AIM OF THE TASK - The pictures stay out. Please retype every line below exactly.

EXERCISE MATERIALS -
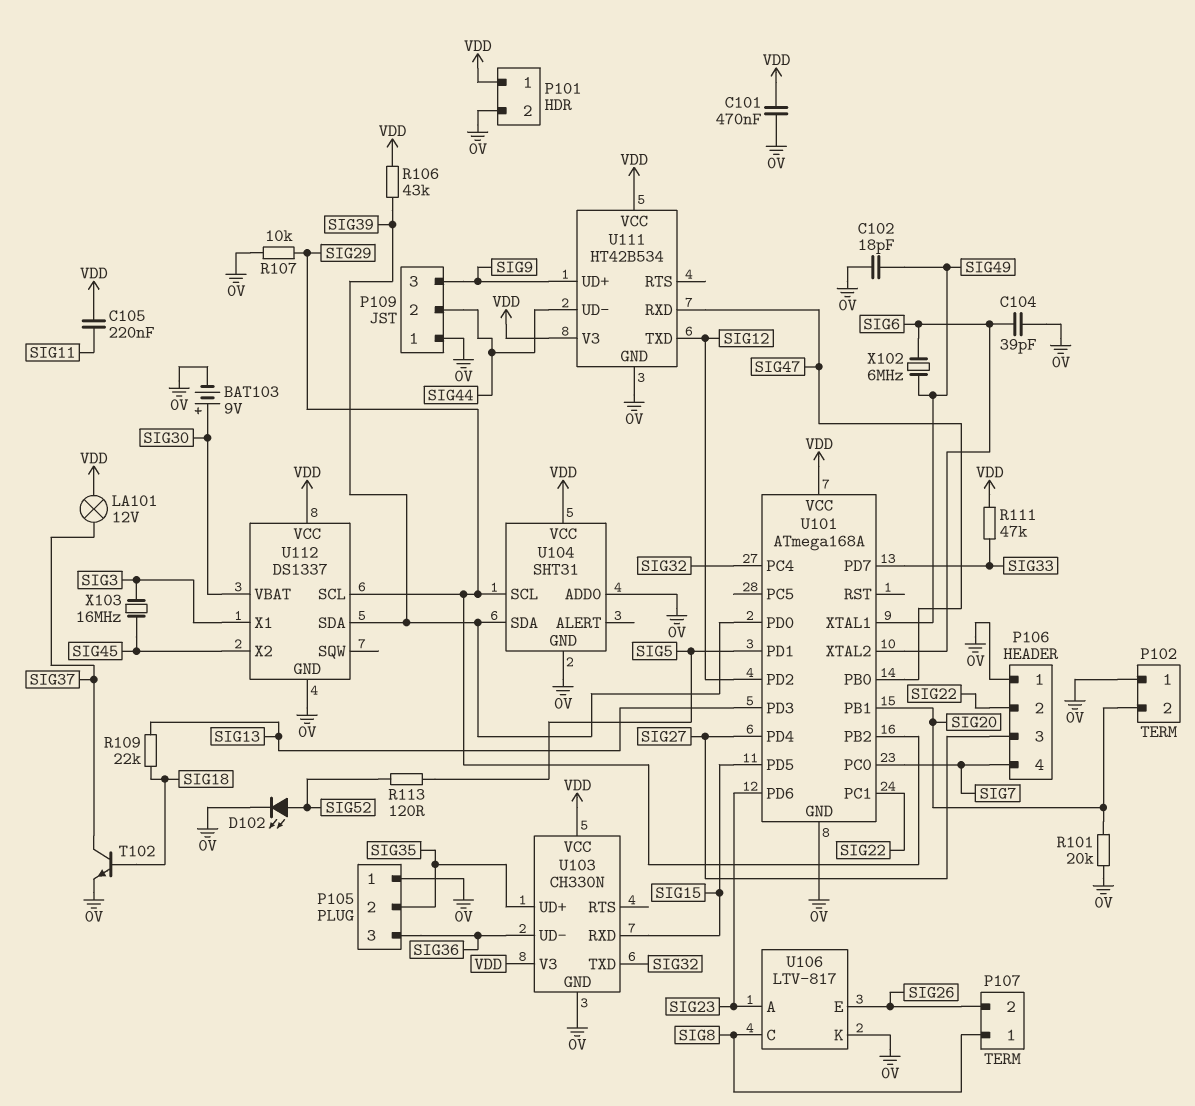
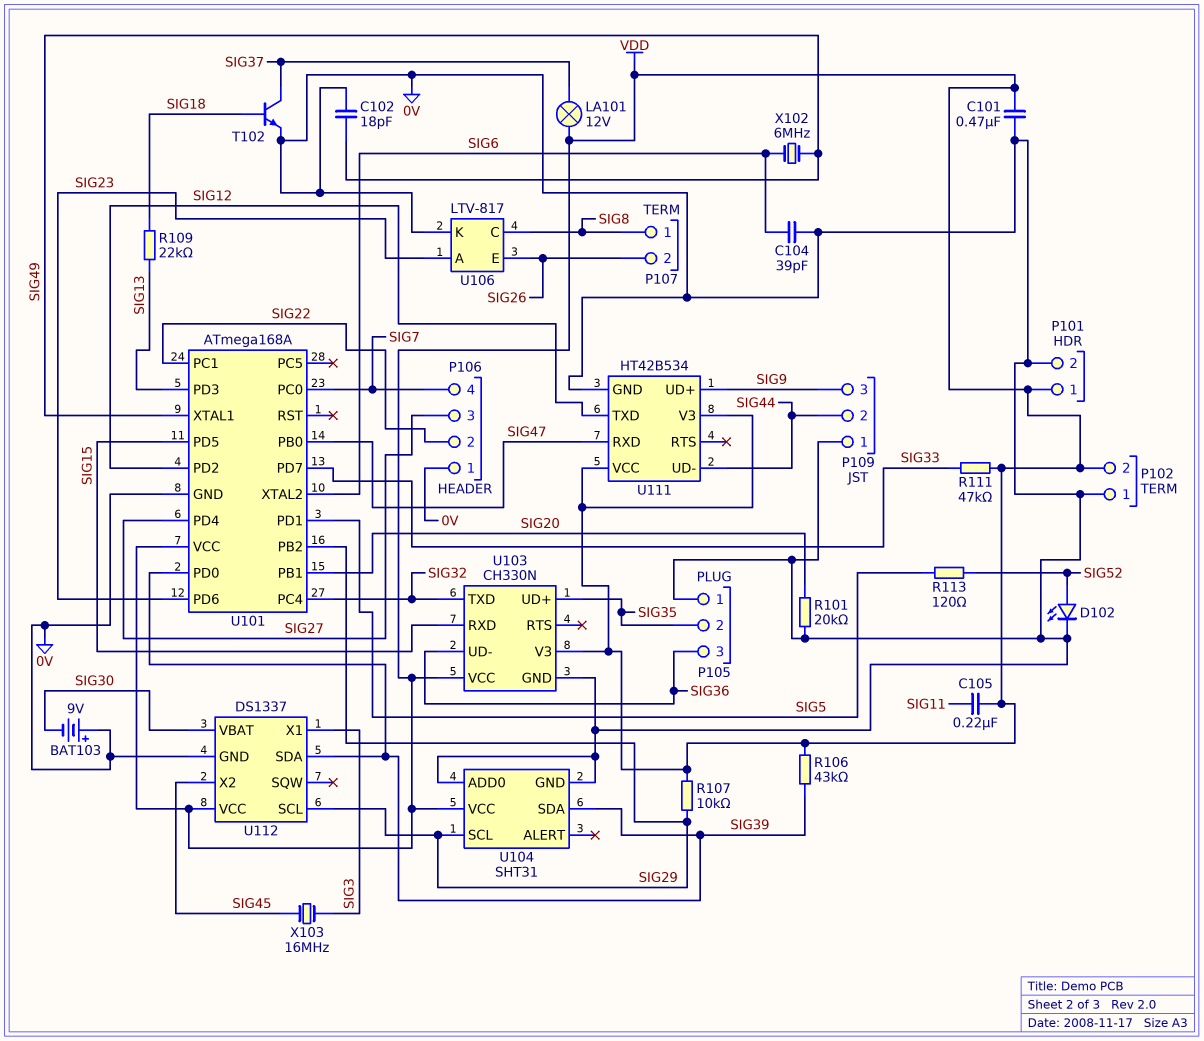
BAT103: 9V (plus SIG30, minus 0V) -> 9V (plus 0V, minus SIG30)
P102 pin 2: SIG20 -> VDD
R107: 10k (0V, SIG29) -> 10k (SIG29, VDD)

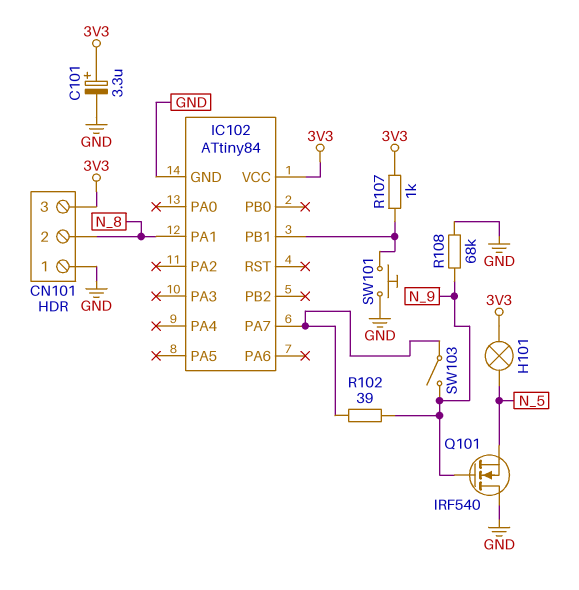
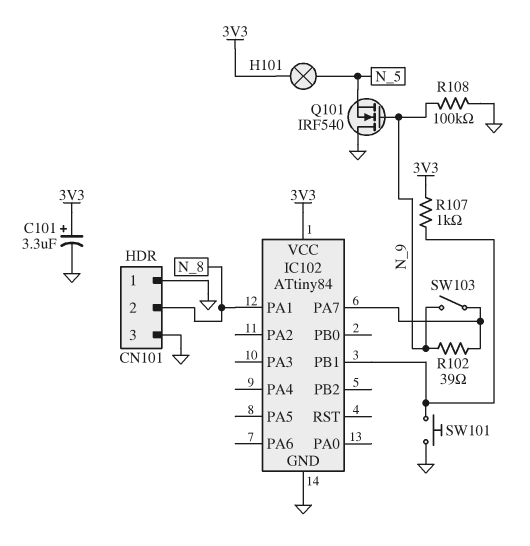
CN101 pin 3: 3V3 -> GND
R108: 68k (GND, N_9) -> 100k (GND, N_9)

EXPECTED ANSWER -
BAT103: 9V (plus SIG30, minus 0V) -> 9V (plus 0V, minus SIG30)
P102 pin 2: SIG20 -> VDD
R107: 10k (0V, SIG29) -> 10k (SIG29, VDD)

CN101 pin 3: 3V3 -> GND
R108: 68k (GND, N_9) -> 100k (GND, N_9)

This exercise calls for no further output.